= Information provided =
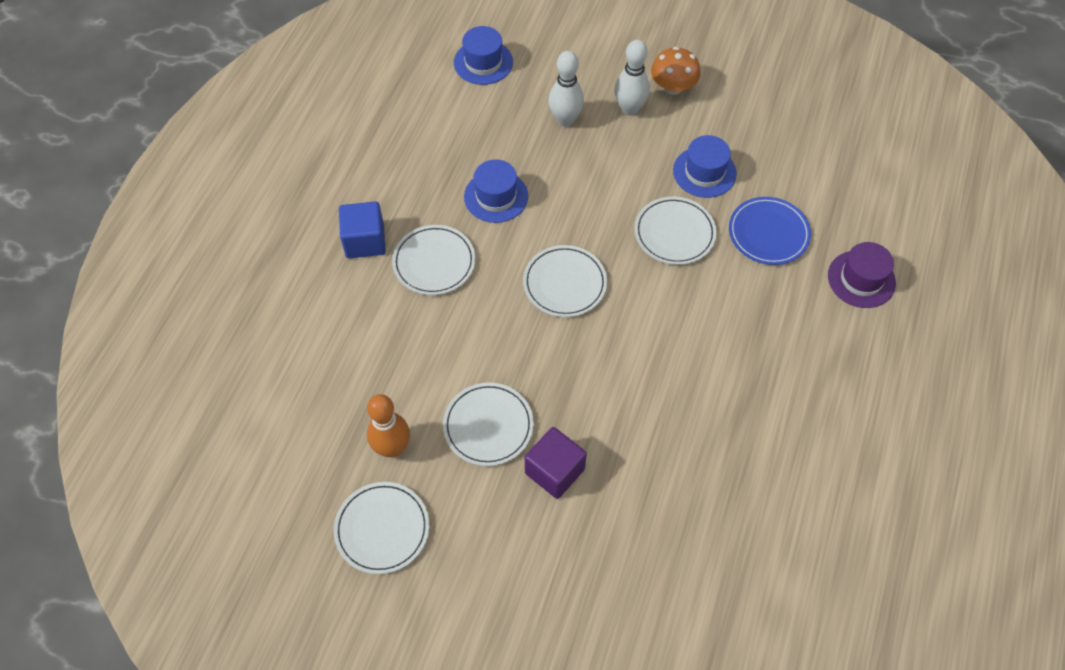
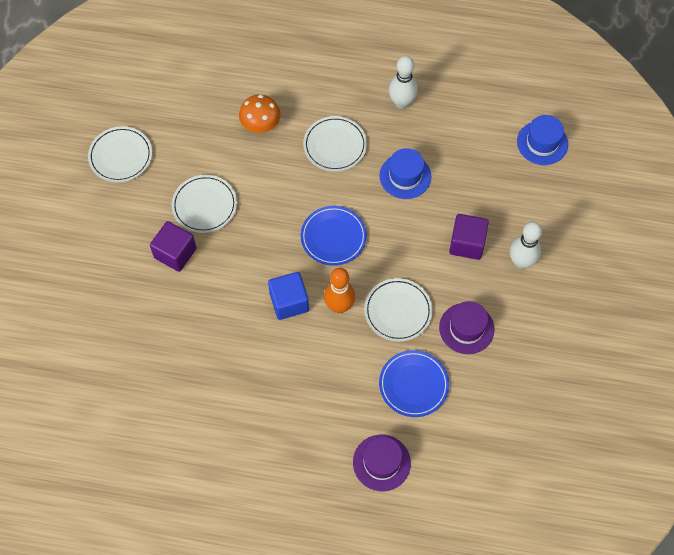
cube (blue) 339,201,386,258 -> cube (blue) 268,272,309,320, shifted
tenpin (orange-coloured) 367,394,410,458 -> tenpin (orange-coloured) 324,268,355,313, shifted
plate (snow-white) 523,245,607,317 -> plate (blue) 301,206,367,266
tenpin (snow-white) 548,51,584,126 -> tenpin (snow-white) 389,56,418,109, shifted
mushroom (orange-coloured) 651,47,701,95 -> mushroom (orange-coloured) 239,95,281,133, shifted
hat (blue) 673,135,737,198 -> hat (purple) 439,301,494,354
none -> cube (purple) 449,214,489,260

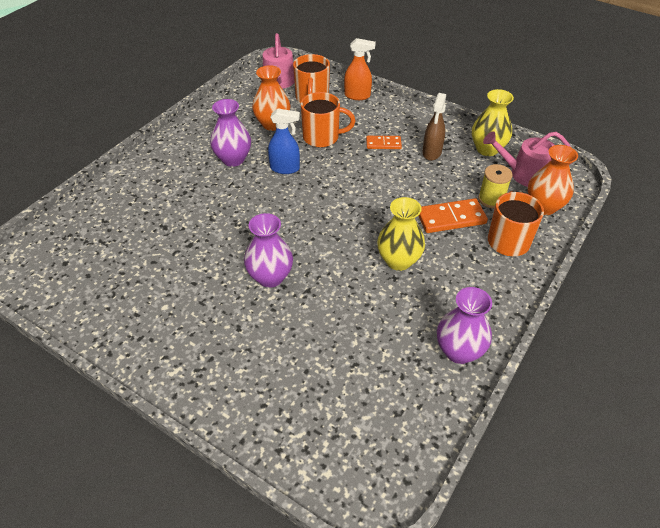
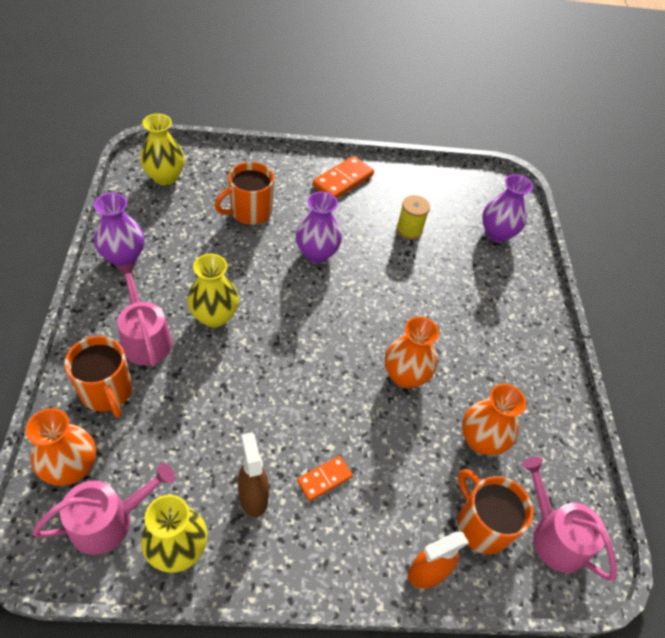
tall vase (purple) 210,99,251,167 -> tall vase (purple) 482,174,533,243, shifted
sprayer (blue) 268,108,300,174 -> tall vase (orange-coloured) 385,316,439,388
mug (orange-coloured) 300,92,355,148 -> mug (orange-coloured) 214,162,274,225, shifted
domino (orange-coloured) 418,198,488,233 -> domino (orange-coloured) 313,156,374,199, shifted
spool (bright yellow) 478,164,512,208 -> spool (bright yellow) 396,195,430,240, shifted
none -> watering can (pink) 116,263,172,367
none -> tall vase (bright yellow) 140,114,185,186

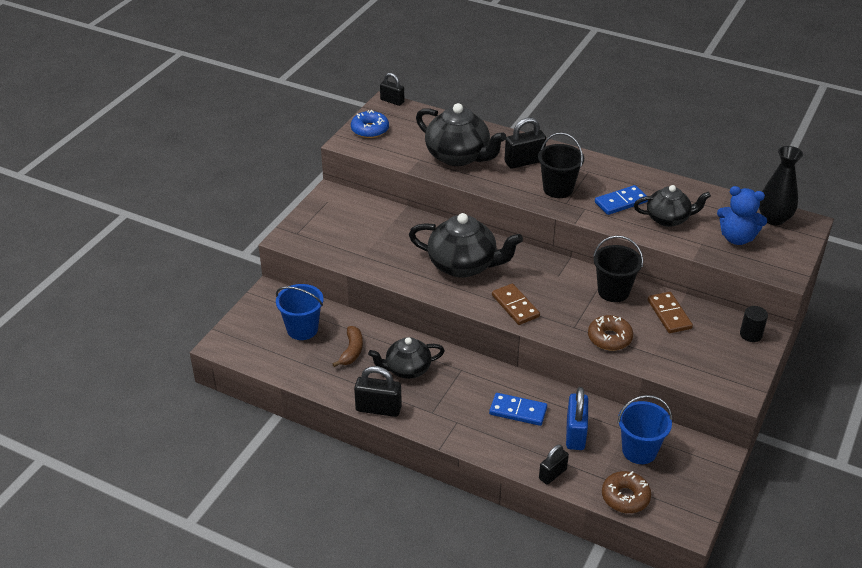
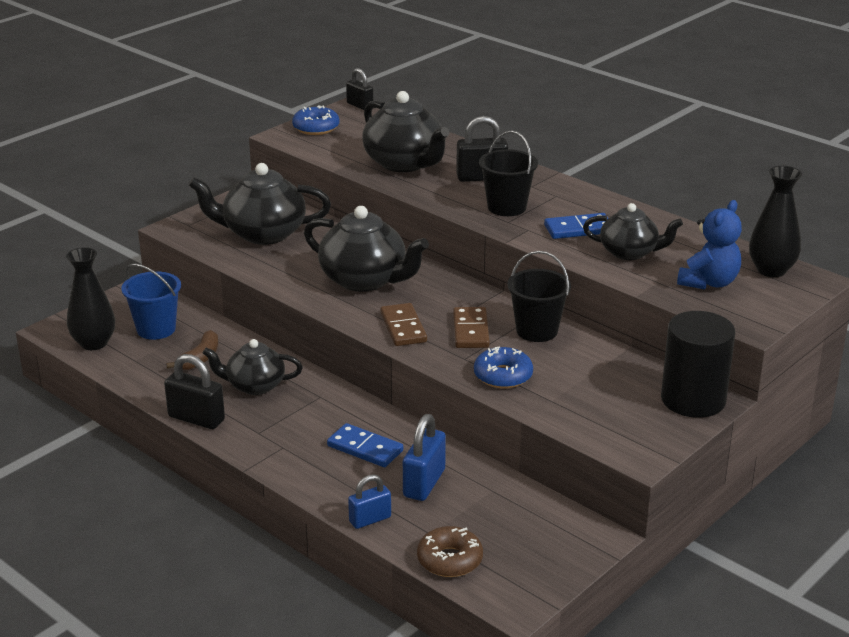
lock (black) 539,445,569,485 -> lock (blue) 348,474,391,529
glazed donut (russet) 588,315,633,350 -> glazed donut (blue) 474,347,533,388
pail (blue) 617,395,672,464 -> none
domino (russet) 648,292,693,333 -> domino (russet) 453,307,490,348, shifted
teddy (blue) 717,186,767,245 -> teddy (blue) 677,200,742,289, 90 degrees counterclockwise
cylinder shape (black) 740,306,768,342 -> cylinder shape (black) 661,311,736,418, x2.13
none -> tall vase (black) 66,247,115,350
none -> china teapot (black) 188,163,331,245

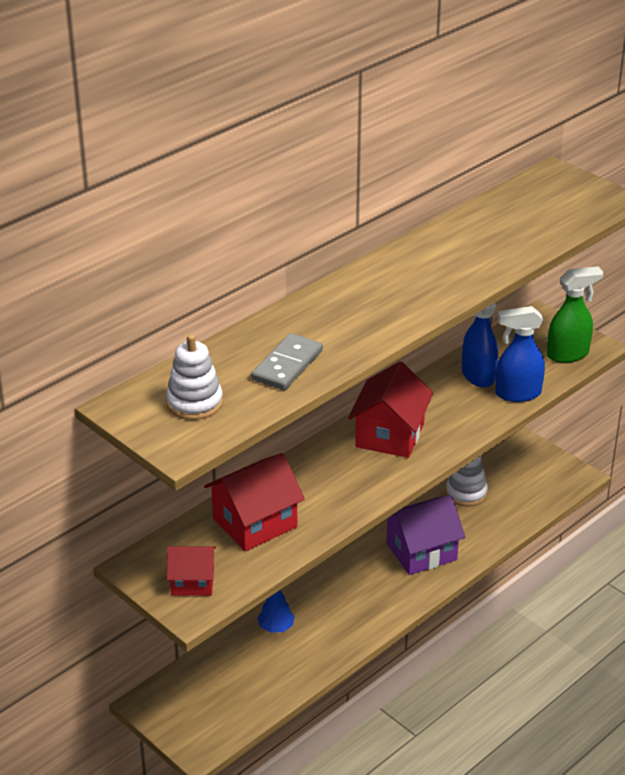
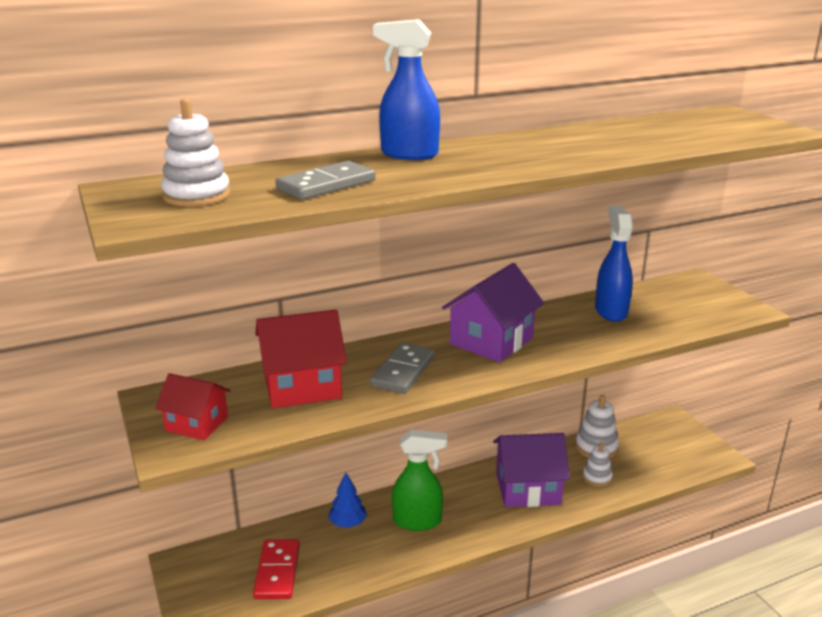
cottage (red) 348,361,433,458 -> cottage (purple) 442,263,544,363
sprayer (blue) 495,306,545,402 -> sprayer (blue) 373,19,440,160, shifted
sprayer (emerald) 547,267,603,363 -> sprayer (emerald) 392,430,447,531, shifted
none -> domino (red) 253,539,300,599
none -> domino (ash-grey) 370,343,435,394
none -> ring stacker (snow-white) 583,443,613,487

= Task description =
Repeat every record above exactly, but leave out any pictures.

= Response =
cube (blue) 339,201,386,258 -> cube (blue) 268,272,309,320, shifted
tenpin (orange-coloured) 367,394,410,458 -> tenpin (orange-coloured) 324,268,355,313, shifted
plate (snow-white) 523,245,607,317 -> plate (blue) 301,206,367,266
tenpin (snow-white) 548,51,584,126 -> tenpin (snow-white) 389,56,418,109, shifted
mushroom (orange-coloured) 651,47,701,95 -> mushroom (orange-coloured) 239,95,281,133, shifted
hat (blue) 673,135,737,198 -> hat (purple) 439,301,494,354
none -> cube (purple) 449,214,489,260

tall vase (purple) 210,99,251,167 -> tall vase (purple) 482,174,533,243, shifted
sprayer (blue) 268,108,300,174 -> tall vase (orange-coloured) 385,316,439,388
mug (orange-coloured) 300,92,355,148 -> mug (orange-coloured) 214,162,274,225, shifted
domino (orange-coloured) 418,198,488,233 -> domino (orange-coloured) 313,156,374,199, shifted
spool (bright yellow) 478,164,512,208 -> spool (bright yellow) 396,195,430,240, shifted
none -> watering can (pink) 116,263,172,367
none -> tall vase (bright yellow) 140,114,185,186

lock (black) 539,445,569,485 -> lock (blue) 348,474,391,529
glazed donut (russet) 588,315,633,350 -> glazed donut (blue) 474,347,533,388
pail (blue) 617,395,672,464 -> none
domino (russet) 648,292,693,333 -> domino (russet) 453,307,490,348, shifted
teddy (blue) 717,186,767,245 -> teddy (blue) 677,200,742,289, 90 degrees counterclockwise
cylinder shape (black) 740,306,768,342 -> cylinder shape (black) 661,311,736,418, x2.13
none -> tall vase (black) 66,247,115,350
none -> china teapot (black) 188,163,331,245

cottage (red) 348,361,433,458 -> cottage (purple) 442,263,544,363
sprayer (blue) 495,306,545,402 -> sprayer (blue) 373,19,440,160, shifted
sprayer (emerald) 547,267,603,363 -> sprayer (emerald) 392,430,447,531, shifted
none -> domino (red) 253,539,300,599
none -> domino (ash-grey) 370,343,435,394
none -> ring stacker (snow-white) 583,443,613,487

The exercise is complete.